■ **Work request**
For this exercise, reproduce the entries below exactly, but only from the line containing "camera: 170 degrees right, 0 degrees up" through the line containing "(724, 385) = (128, 234): blue", both included.

The input START

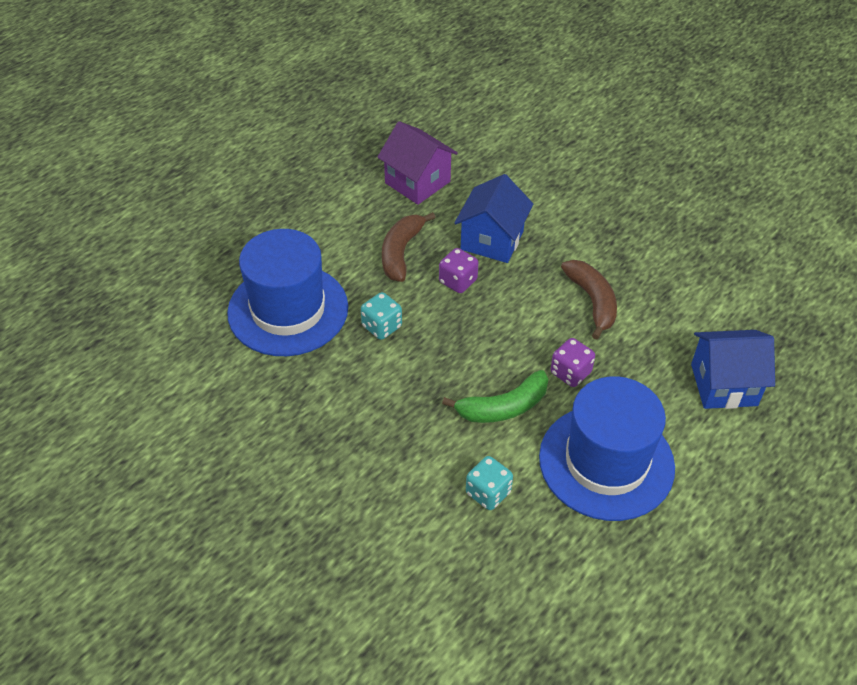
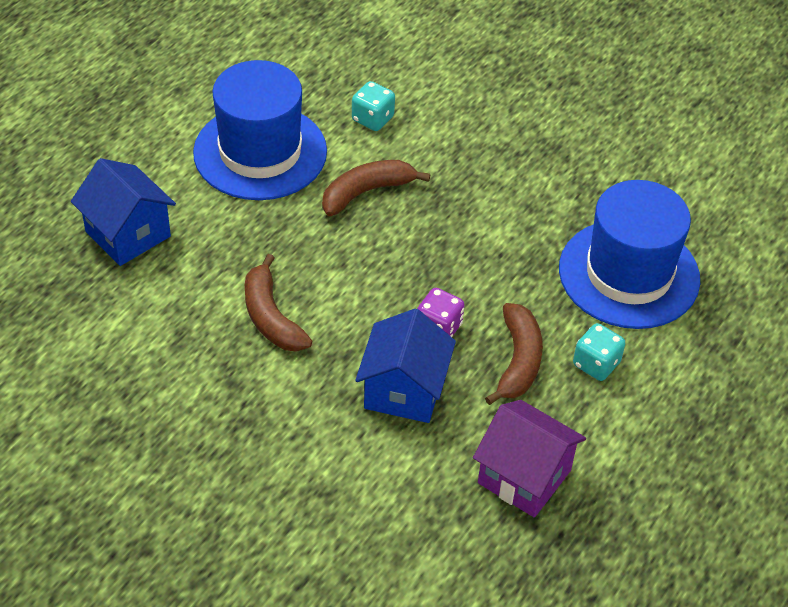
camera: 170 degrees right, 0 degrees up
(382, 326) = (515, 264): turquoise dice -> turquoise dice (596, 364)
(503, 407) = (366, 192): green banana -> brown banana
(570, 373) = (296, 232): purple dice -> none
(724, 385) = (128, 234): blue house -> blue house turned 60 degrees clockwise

The input END
The input START

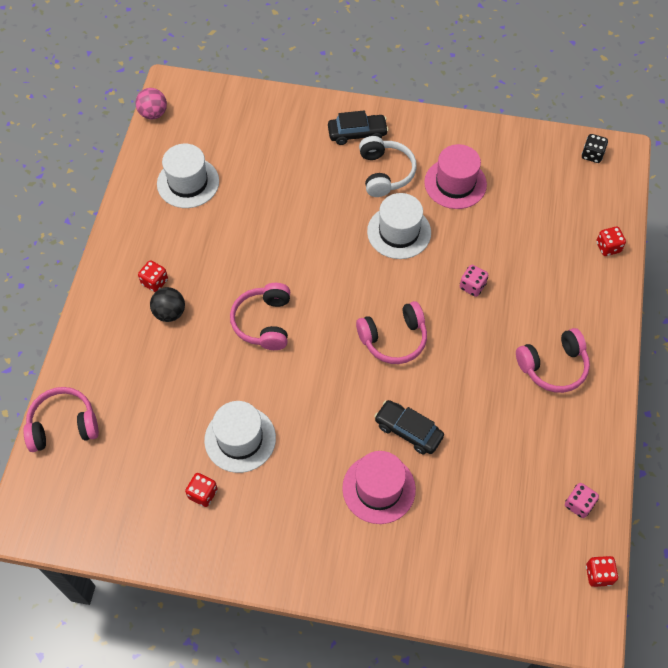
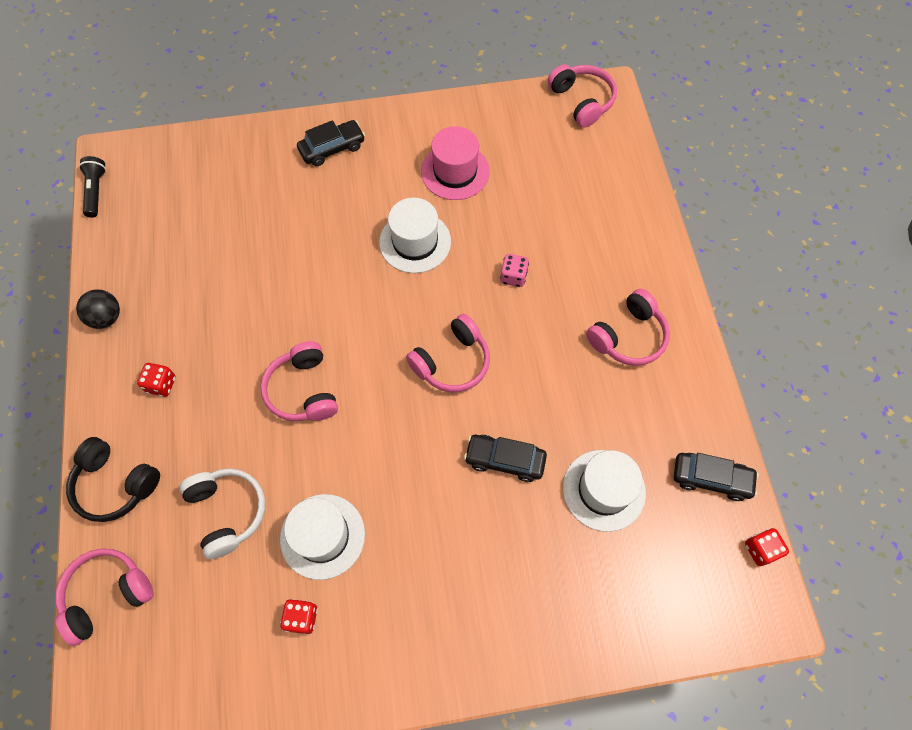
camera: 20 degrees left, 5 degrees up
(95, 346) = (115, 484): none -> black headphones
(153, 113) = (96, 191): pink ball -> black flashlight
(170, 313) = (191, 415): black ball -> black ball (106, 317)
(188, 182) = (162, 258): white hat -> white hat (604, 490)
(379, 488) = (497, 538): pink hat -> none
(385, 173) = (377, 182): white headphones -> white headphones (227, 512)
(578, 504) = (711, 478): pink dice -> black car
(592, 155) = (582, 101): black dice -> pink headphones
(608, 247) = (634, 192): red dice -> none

The input END

■ **Task output**
camera: 170 degrees right, 0 degrees up
(382, 326) = (515, 264): turquoise dice -> turquoise dice (596, 364)
(503, 407) = (366, 192): green banana -> brown banana
(570, 373) = (296, 232): purple dice -> none
(724, 385) = (128, 234): blue house -> blue house turned 60 degrees clockwise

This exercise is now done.